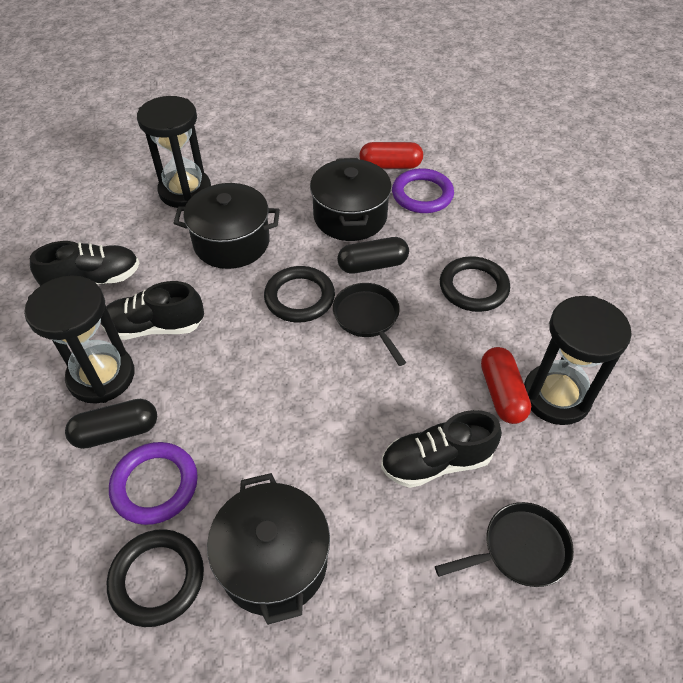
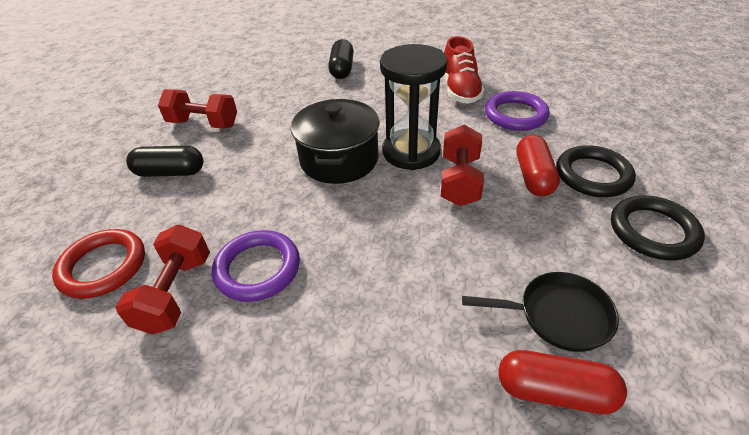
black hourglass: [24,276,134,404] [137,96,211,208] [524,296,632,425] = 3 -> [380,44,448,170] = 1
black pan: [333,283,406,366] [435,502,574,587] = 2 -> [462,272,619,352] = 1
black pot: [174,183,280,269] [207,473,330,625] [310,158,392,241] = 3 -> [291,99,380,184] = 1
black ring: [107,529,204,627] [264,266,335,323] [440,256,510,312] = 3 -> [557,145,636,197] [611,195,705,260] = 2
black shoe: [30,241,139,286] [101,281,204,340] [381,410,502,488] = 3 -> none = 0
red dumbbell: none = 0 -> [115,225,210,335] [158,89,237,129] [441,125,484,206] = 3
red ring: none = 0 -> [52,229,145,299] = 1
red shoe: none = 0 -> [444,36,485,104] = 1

◆ **WHAT THE EXERCISE ASKS**:
An exact copy is needed of the closing lines of the entries above, counting from the one that contains "black pot: [174,183,280,269]" and including it and the last.

◆ **RESPONSE TO THIS TASK**:
black pot: [174,183,280,269] [207,473,330,625] [310,158,392,241] = 3 -> [291,99,380,184] = 1
black ring: [107,529,204,627] [264,266,335,323] [440,256,510,312] = 3 -> [557,145,636,197] [611,195,705,260] = 2
black shoe: [30,241,139,286] [101,281,204,340] [381,410,502,488] = 3 -> none = 0
red dumbbell: none = 0 -> [115,225,210,335] [158,89,237,129] [441,125,484,206] = 3
red ring: none = 0 -> [52,229,145,299] = 1
red shoe: none = 0 -> [444,36,485,104] = 1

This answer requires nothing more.